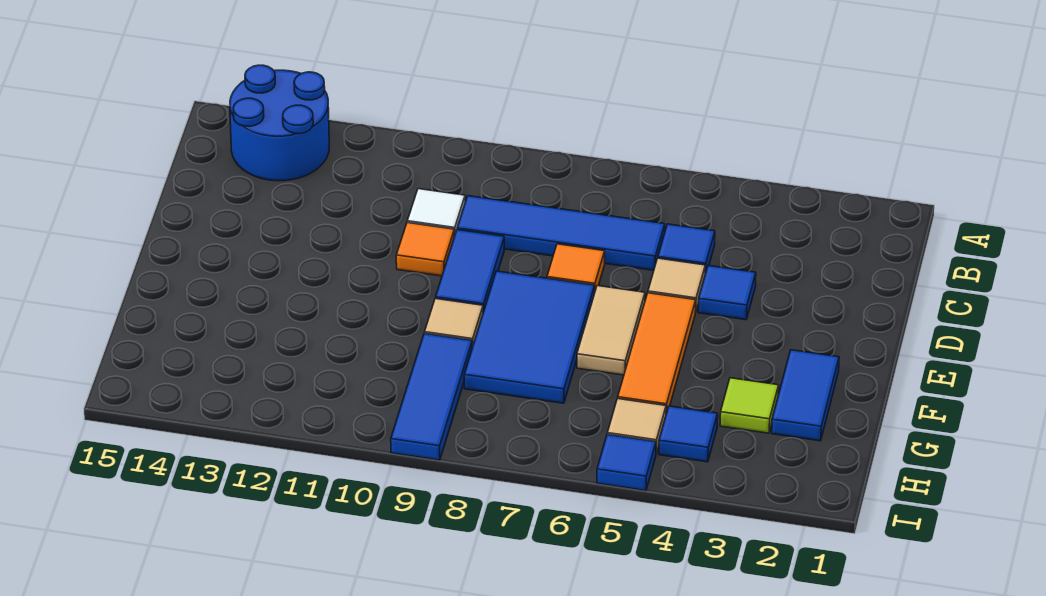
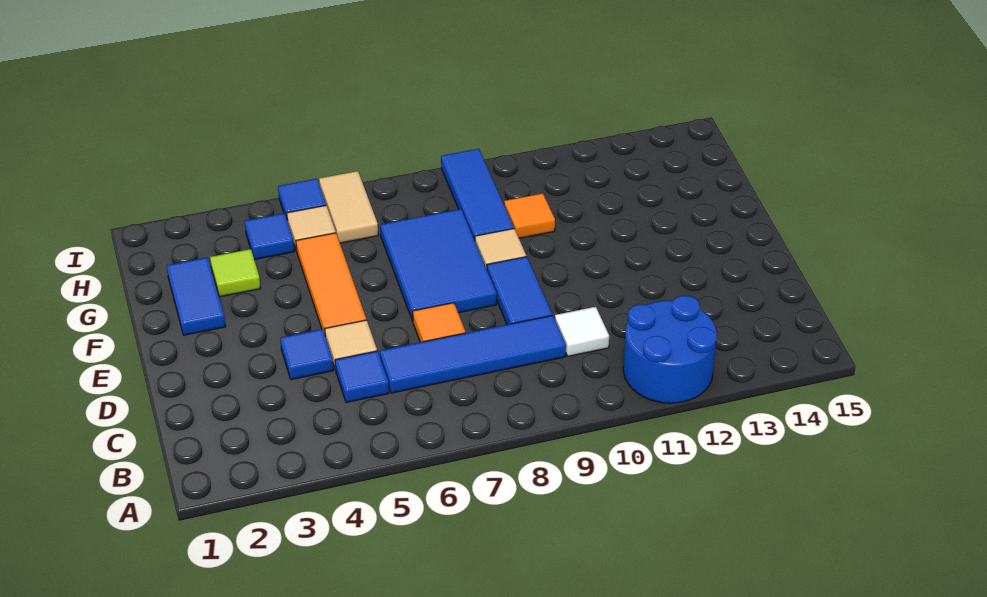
blue round brick A13:B14 level 1 -> blue round brick A11:B12 level 1
orange tile D10 level 1 -> orange tile G10 level 1
tan tile E6:F6 level 1 -> tan tile H6:I6 level 1

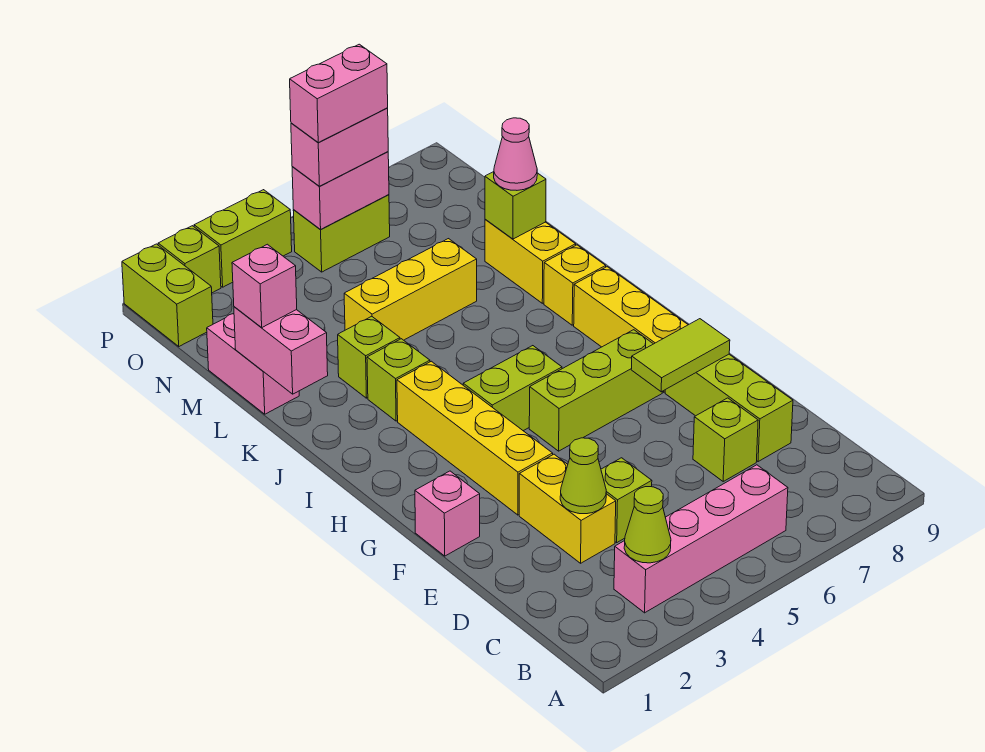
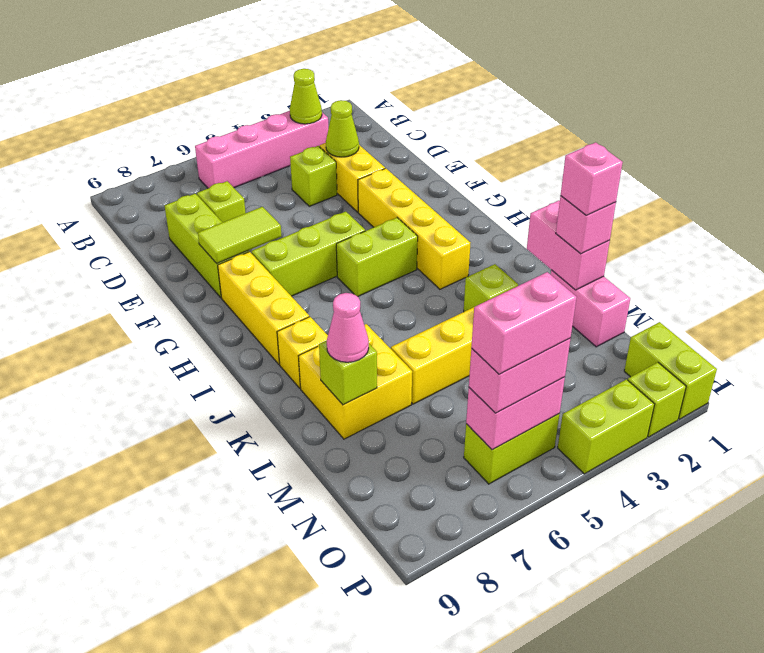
pink brick F1 level 1 -> pink brick L1 level 4
lime brick J3 level 1 -> none
yellow brick K8:L8 level 1 -> yellow brick K7:L8 level 1

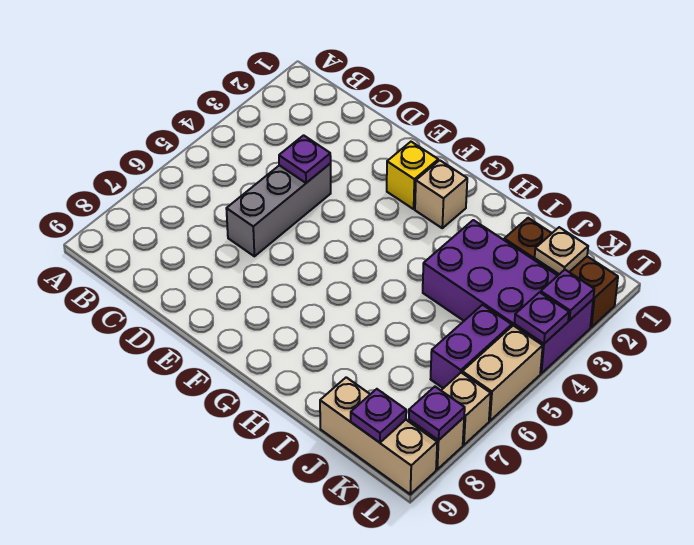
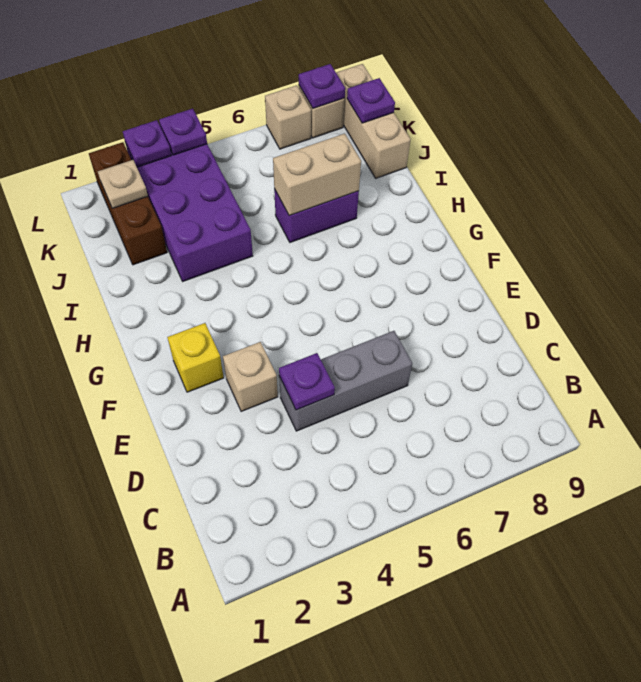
tan brick G2 level 1 -> tan brick E3 level 1
purple brick K5:K6 level 1 -> purple brick I6:I7 level 1
tan brick L5:L6 level 1 -> tan brick I6:I7 level 2

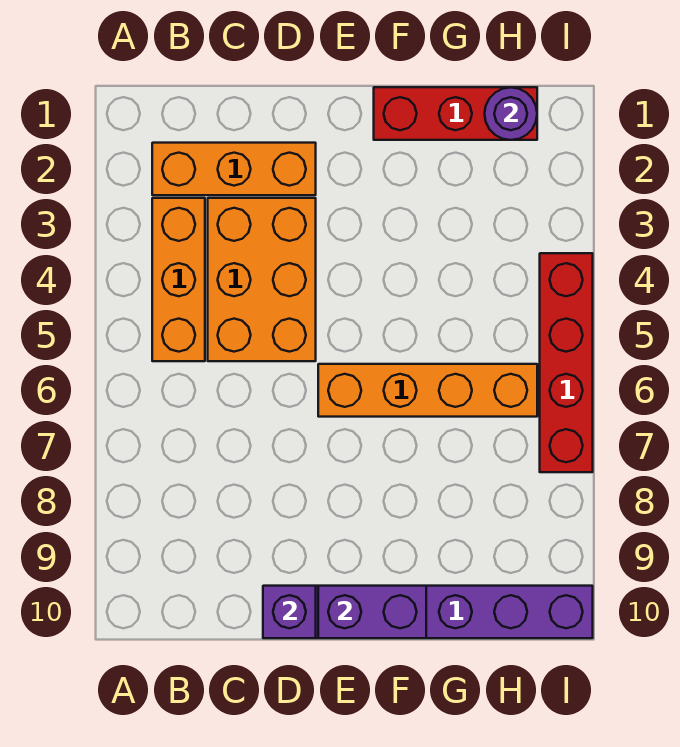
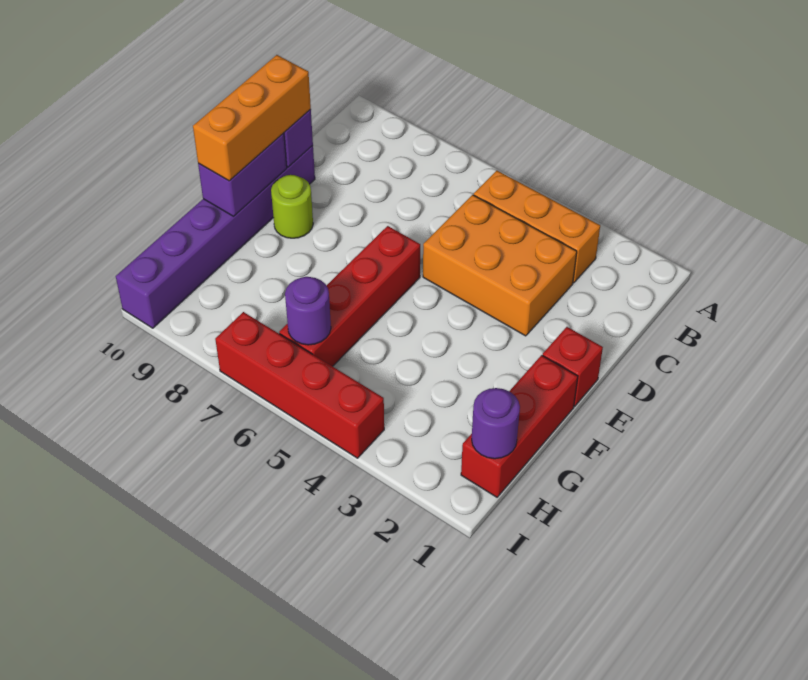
orange brick B2:D2 level 1 -> orange brick D10:F10 level 3
none -> red brick E1 level 1
orange brick E6:H6 level 1 -> red brick E6:H6 level 1
none -> lime round brick E9 level 1
none -> purple round brick H6 level 2

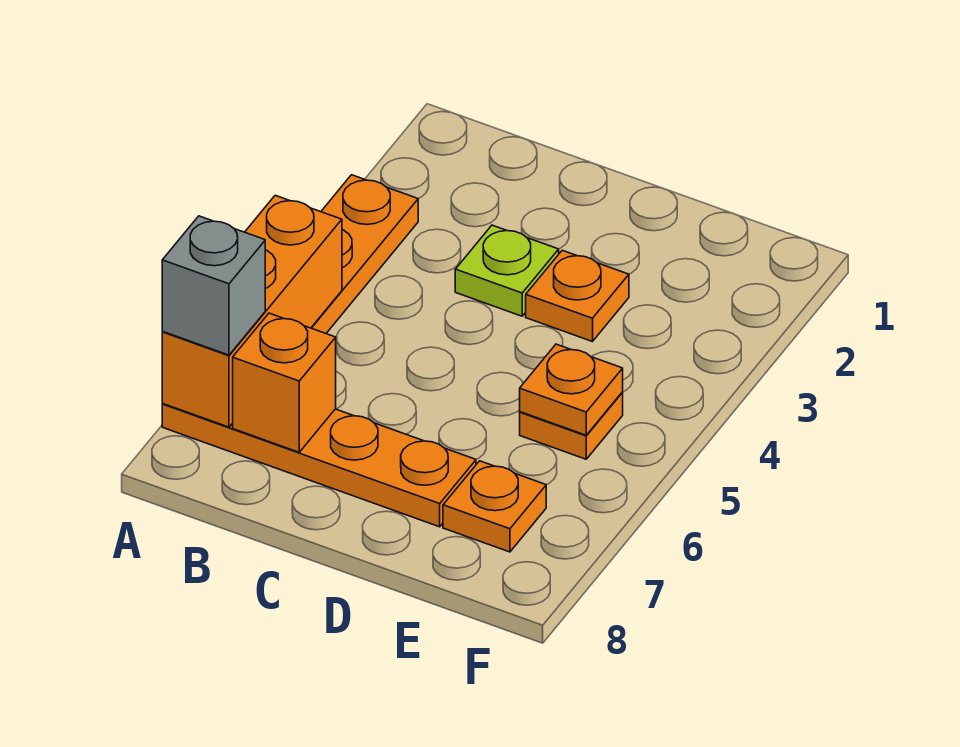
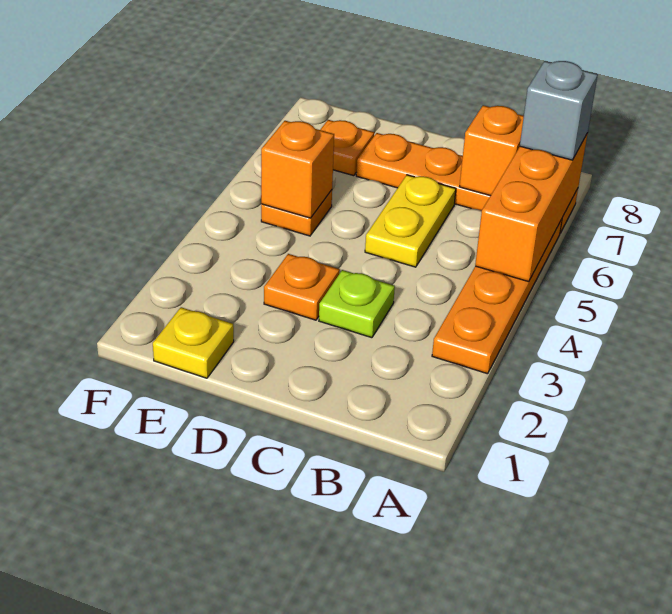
none -> yellow plate C5:C6 level 1
none -> yellow plate E1 level 1
orange plate E5 level 2 -> orange brick E5 level 2

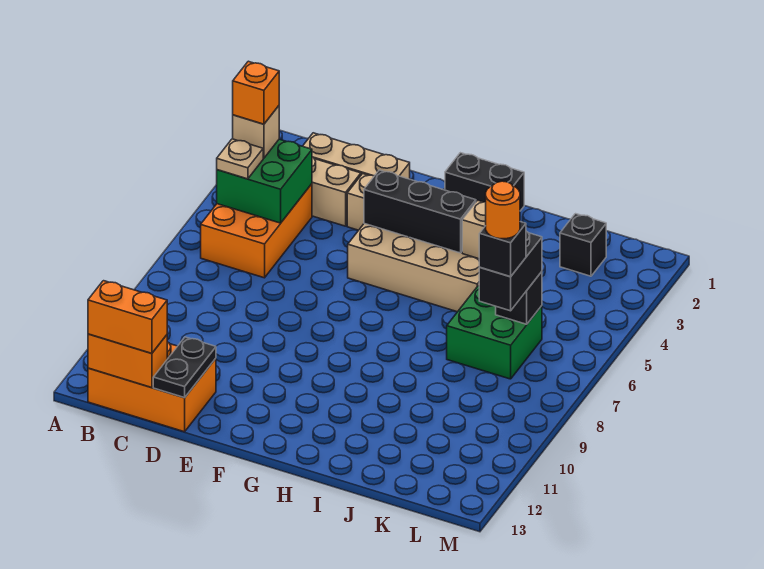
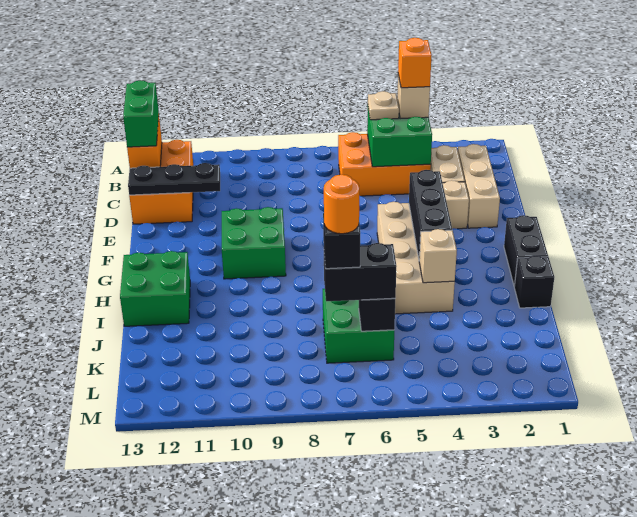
orange brick B13:C13 level 3 -> green brick B13:C13 level 3
black plate D12:D13 level 2 -> black plate D11:D13 level 2
none -> green brick F9:G10 level 1
none -> green brick H12:I13 level 1
black brick K2 level 1 -> black brick I1 level 1

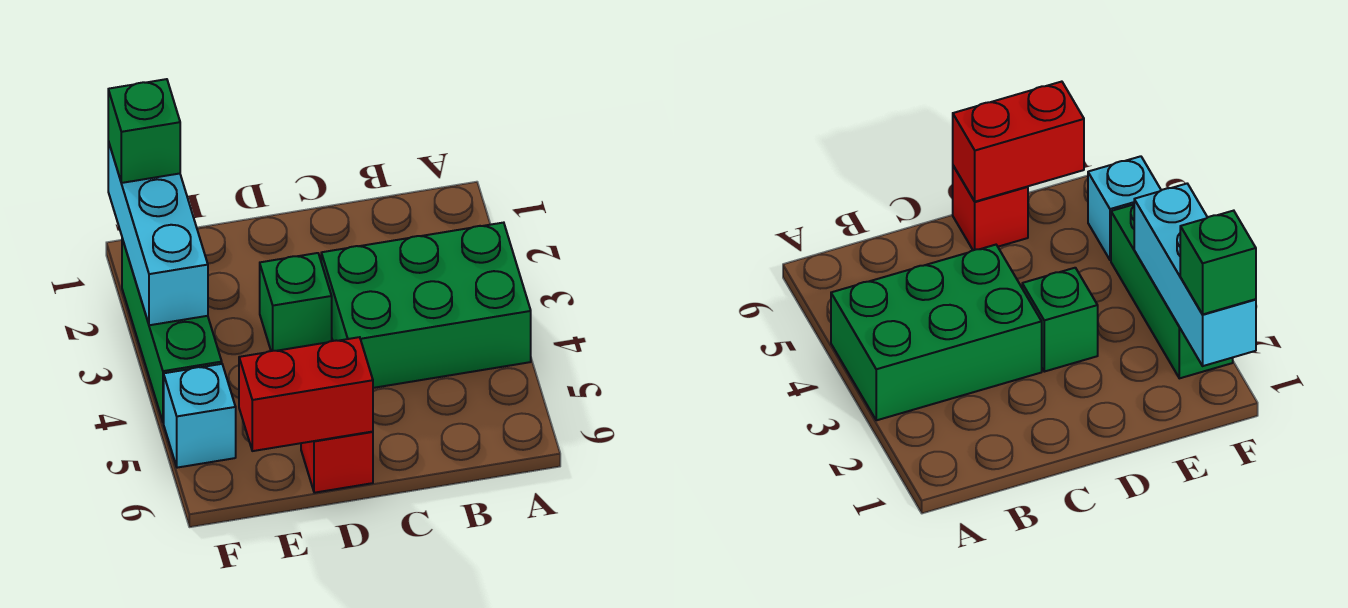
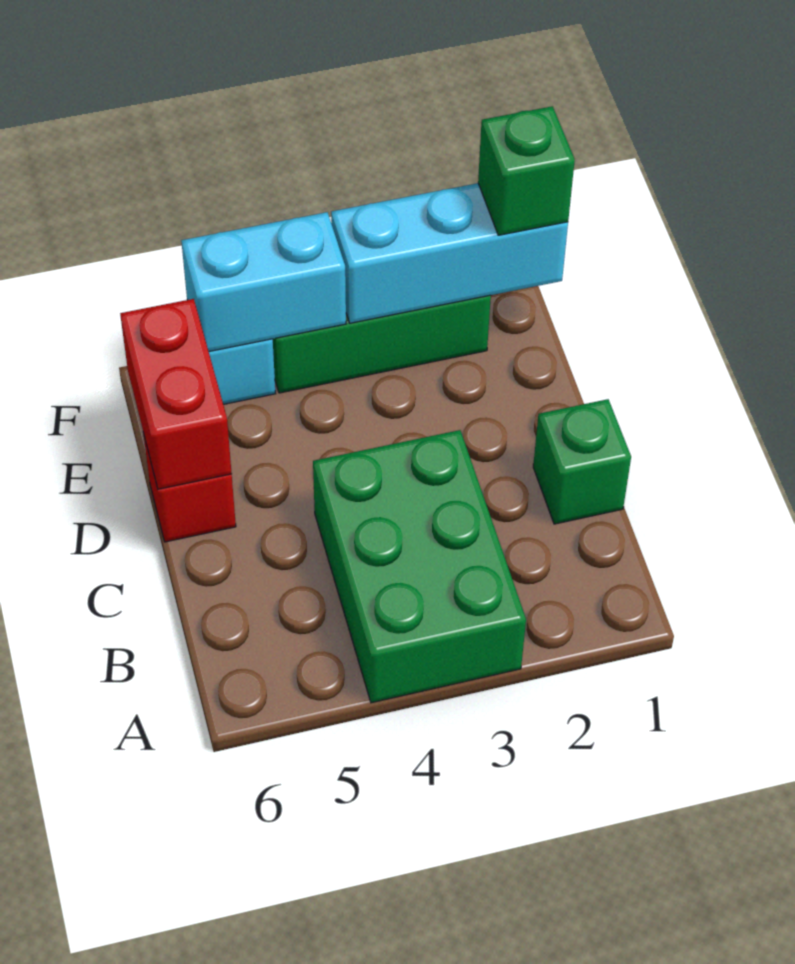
green brick D3 level 1 -> green brick C1 level 1
none -> cyan brick F4:F5 level 2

# The problem
Repeat each record exactly, with the pictures left out.

# Output below
blue round brick A13:B14 level 1 -> blue round brick A11:B12 level 1
orange tile D10 level 1 -> orange tile G10 level 1
tan tile E6:F6 level 1 -> tan tile H6:I6 level 1

pink brick F1 level 1 -> pink brick L1 level 4
lime brick J3 level 1 -> none
yellow brick K8:L8 level 1 -> yellow brick K7:L8 level 1

tan brick G2 level 1 -> tan brick E3 level 1
purple brick K5:K6 level 1 -> purple brick I6:I7 level 1
tan brick L5:L6 level 1 -> tan brick I6:I7 level 2

orange brick B2:D2 level 1 -> orange brick D10:F10 level 3
none -> red brick E1 level 1
orange brick E6:H6 level 1 -> red brick E6:H6 level 1
none -> lime round brick E9 level 1
none -> purple round brick H6 level 2

none -> yellow plate C5:C6 level 1
none -> yellow plate E1 level 1
orange plate E5 level 2 -> orange brick E5 level 2

orange brick B13:C13 level 3 -> green brick B13:C13 level 3
black plate D12:D13 level 2 -> black plate D11:D13 level 2
none -> green brick F9:G10 level 1
none -> green brick H12:I13 level 1
black brick K2 level 1 -> black brick I1 level 1

green brick D3 level 1 -> green brick C1 level 1
none -> cyan brick F4:F5 level 2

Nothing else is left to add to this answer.